____ Material supplied

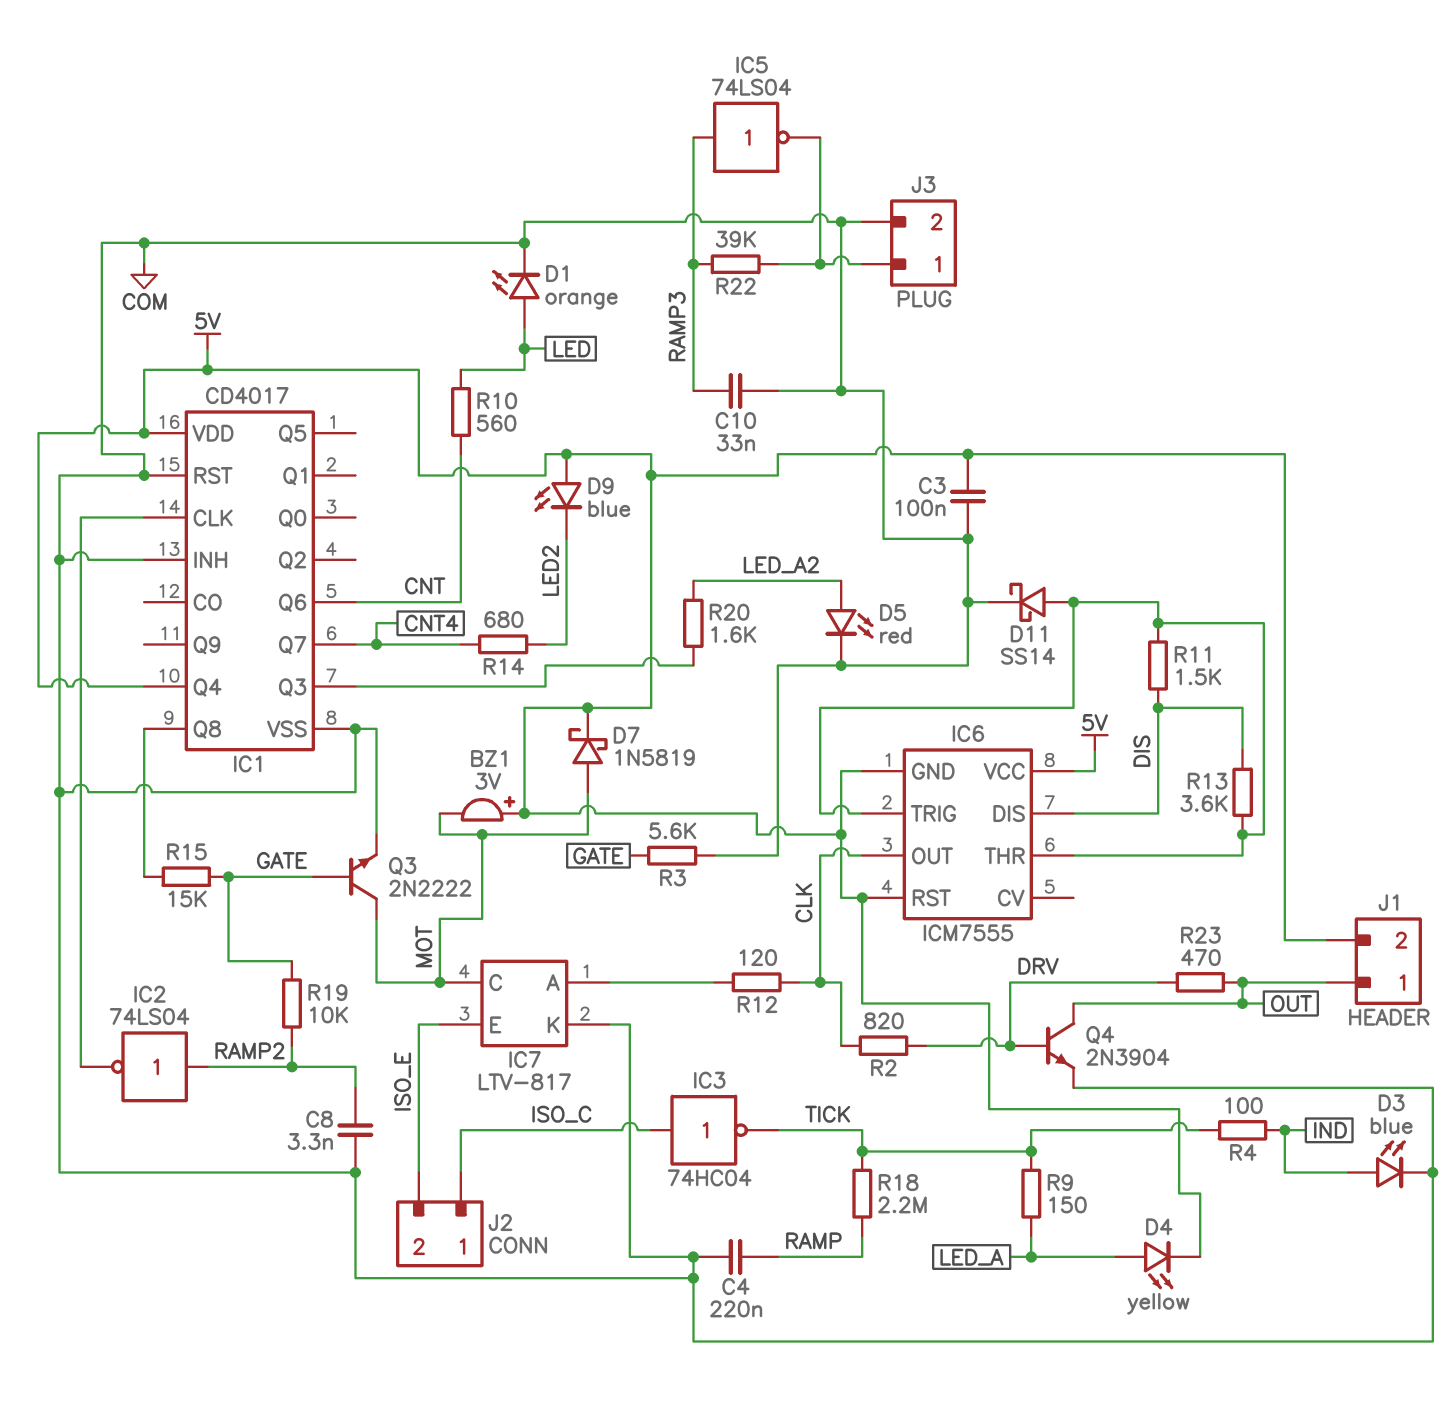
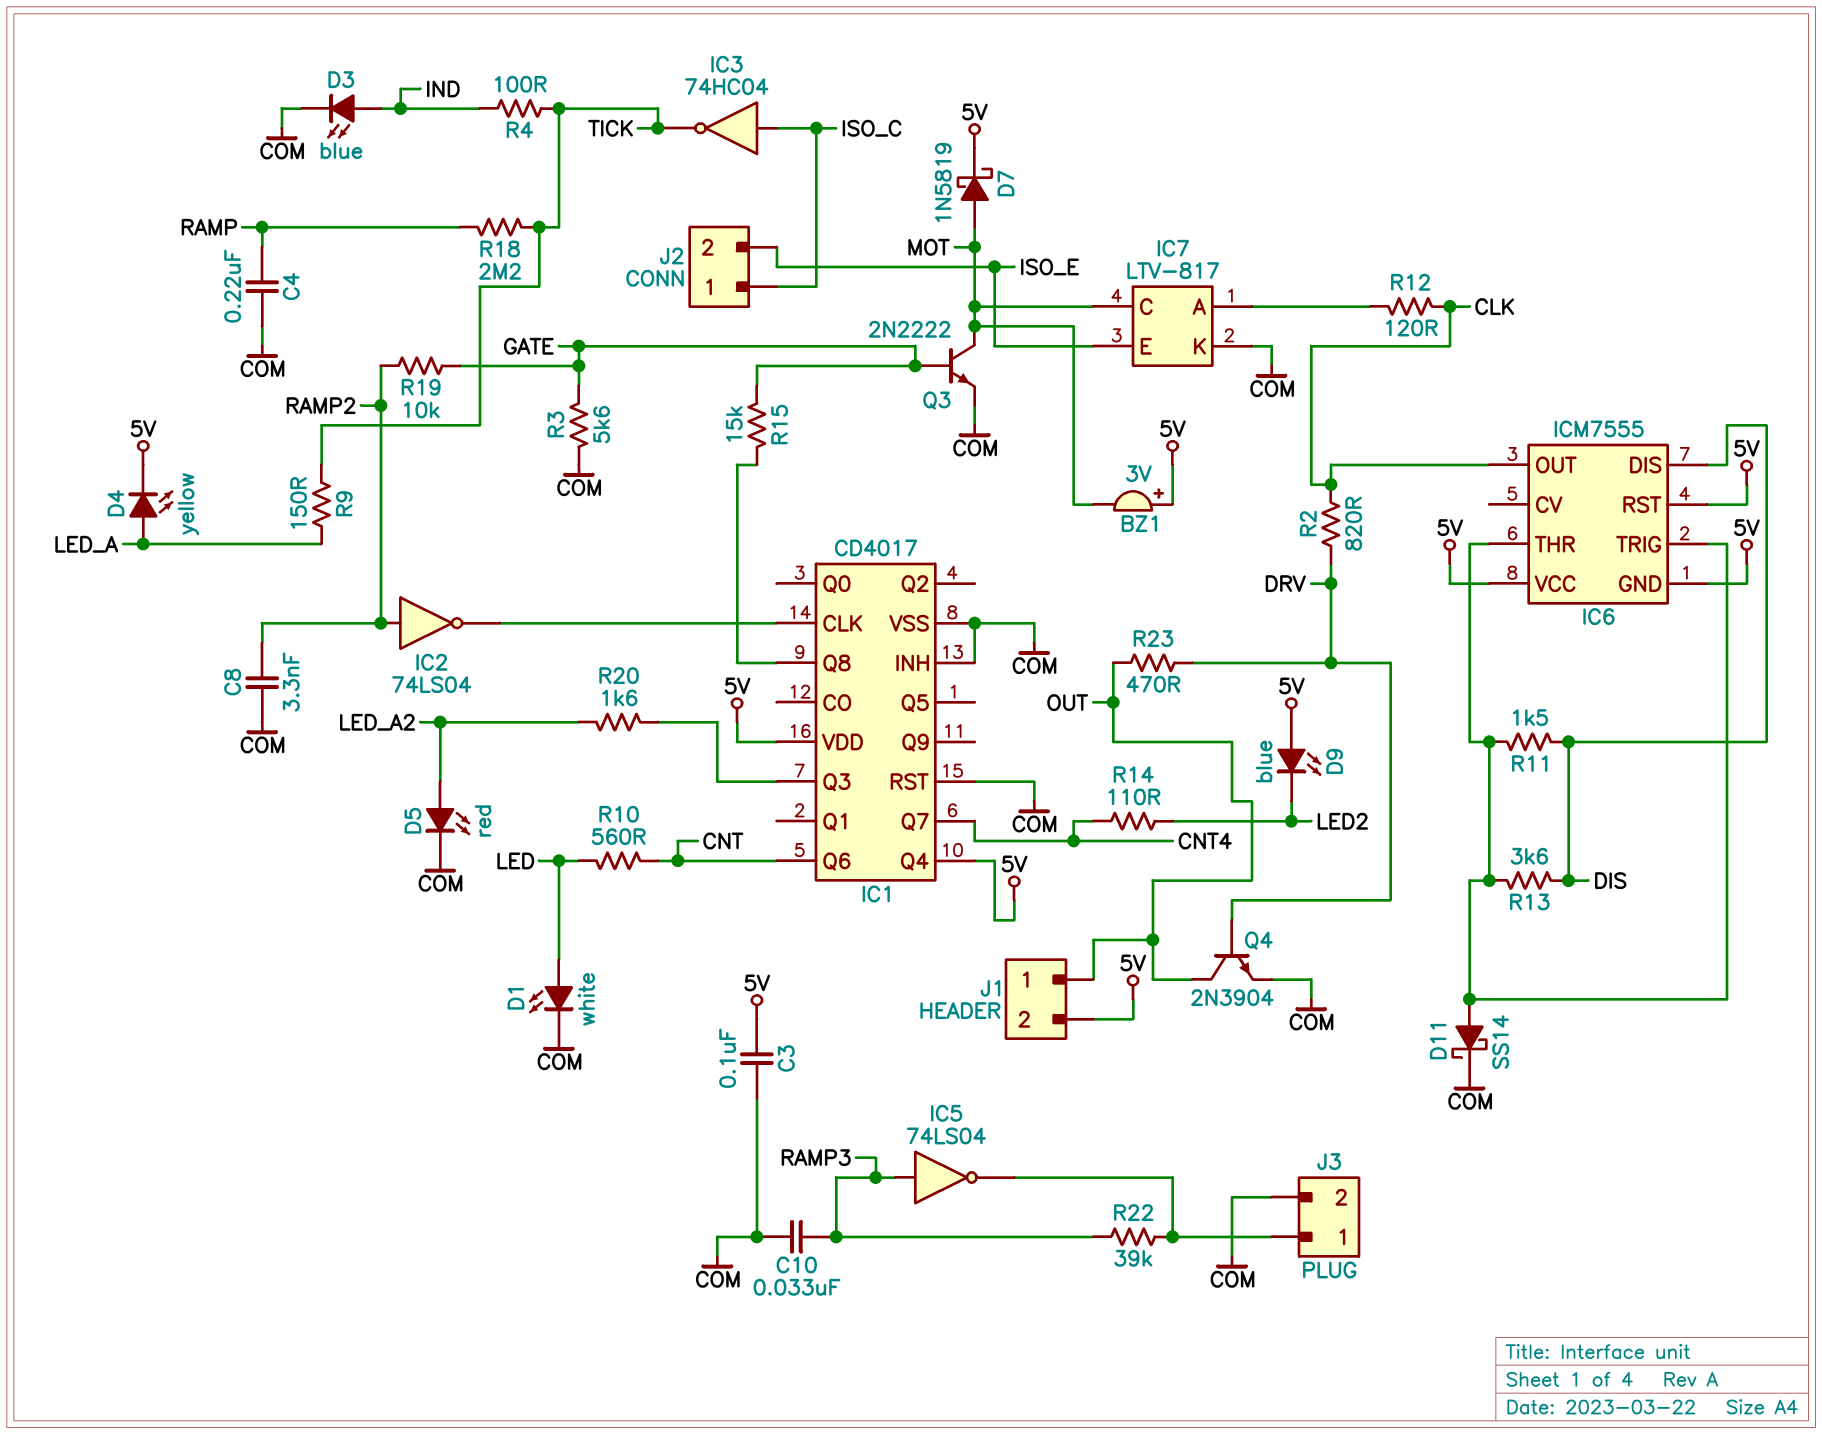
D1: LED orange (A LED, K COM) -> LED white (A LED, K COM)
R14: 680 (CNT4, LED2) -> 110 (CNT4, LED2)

________
____ Material supplied

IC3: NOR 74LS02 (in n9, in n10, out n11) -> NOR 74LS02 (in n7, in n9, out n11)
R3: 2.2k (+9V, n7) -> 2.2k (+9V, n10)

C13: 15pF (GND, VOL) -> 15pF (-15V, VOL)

________
____ Material supplied

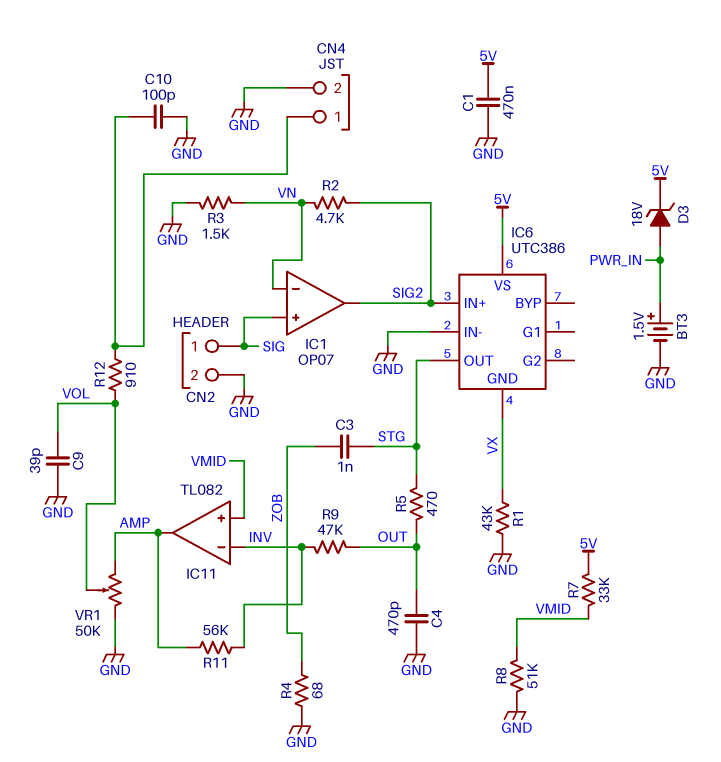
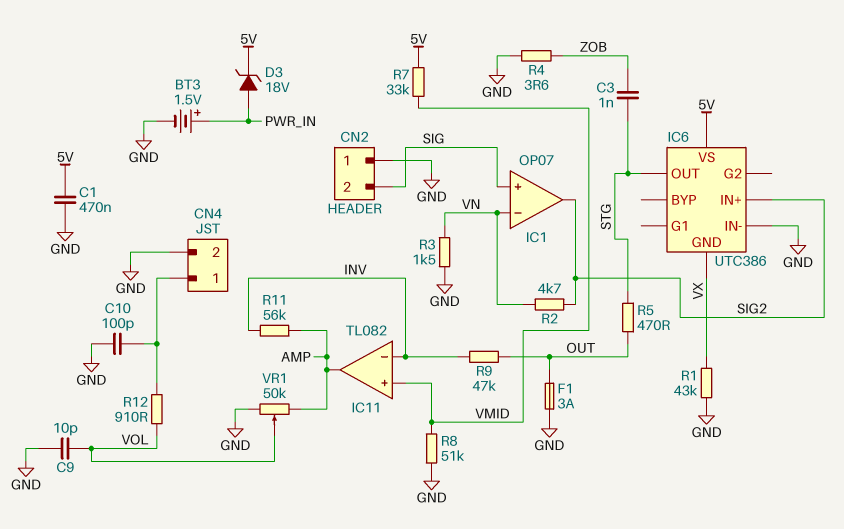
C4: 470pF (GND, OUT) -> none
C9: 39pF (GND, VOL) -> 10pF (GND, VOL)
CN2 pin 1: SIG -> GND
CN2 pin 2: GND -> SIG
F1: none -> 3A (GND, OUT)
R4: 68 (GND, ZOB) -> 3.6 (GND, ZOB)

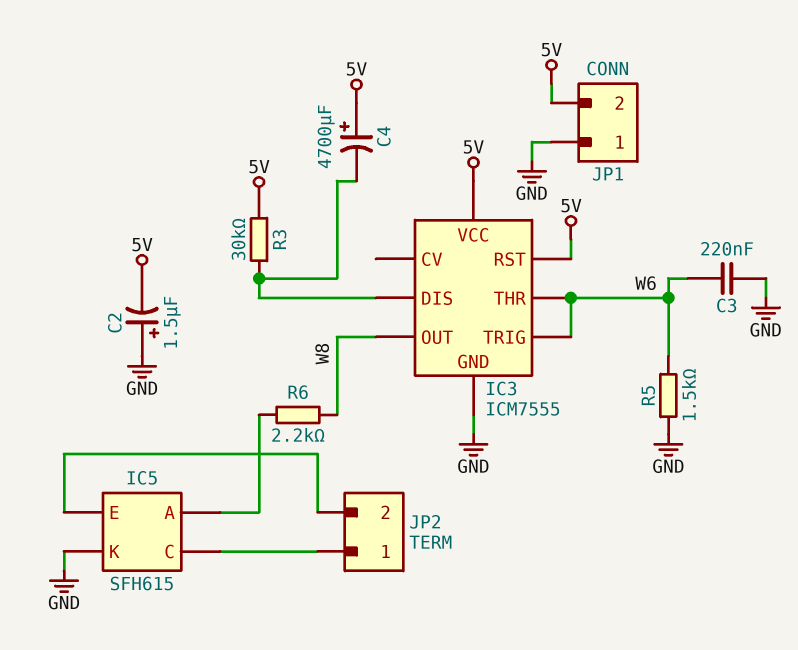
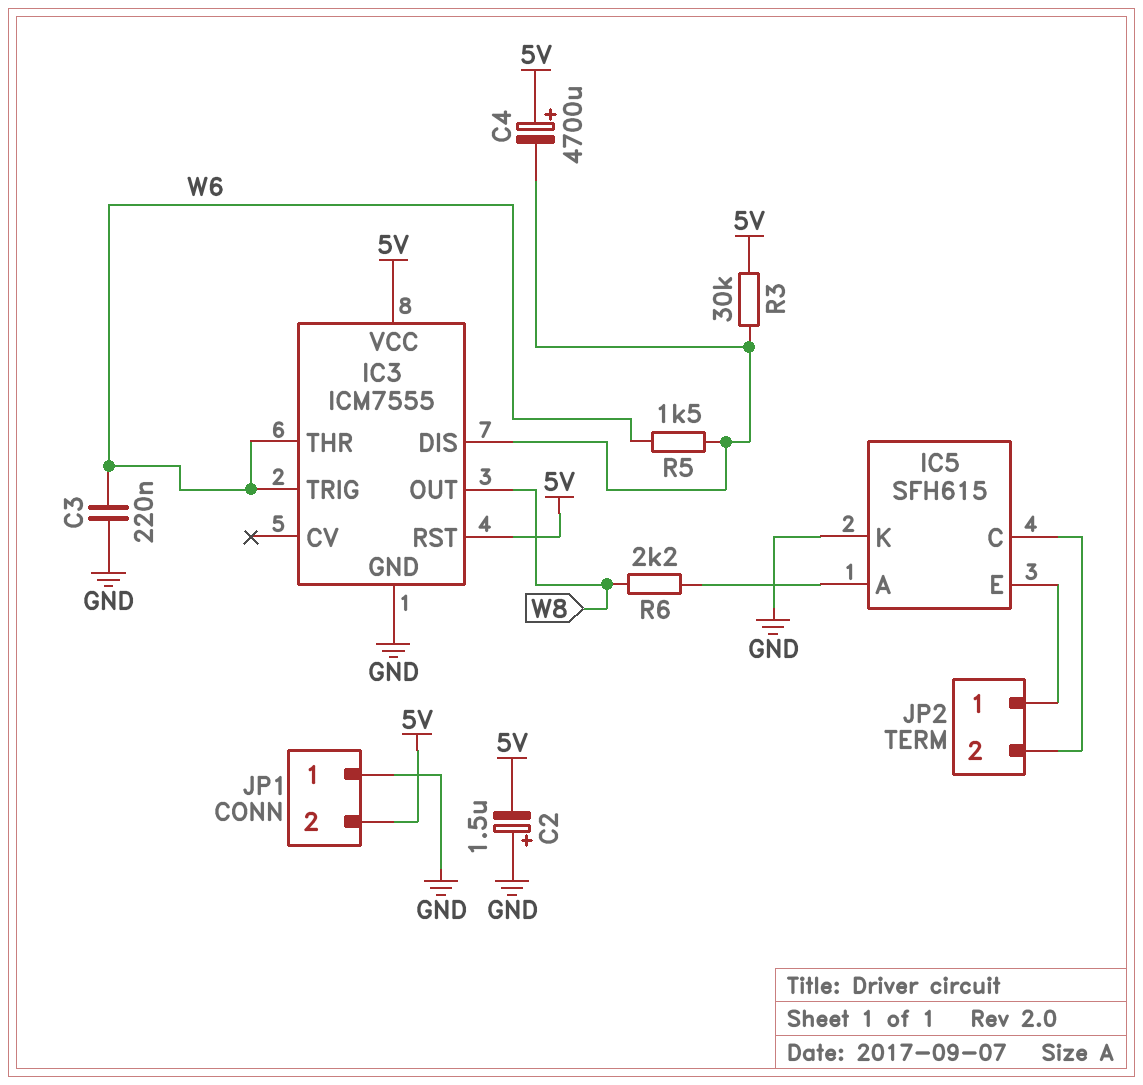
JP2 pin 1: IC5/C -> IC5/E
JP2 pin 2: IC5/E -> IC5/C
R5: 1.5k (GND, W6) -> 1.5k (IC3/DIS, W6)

________

Among the entries, copy every line containing the word "none".

C4: 470pF (GND, OUT) -> none
F1: none -> 3A (GND, OUT)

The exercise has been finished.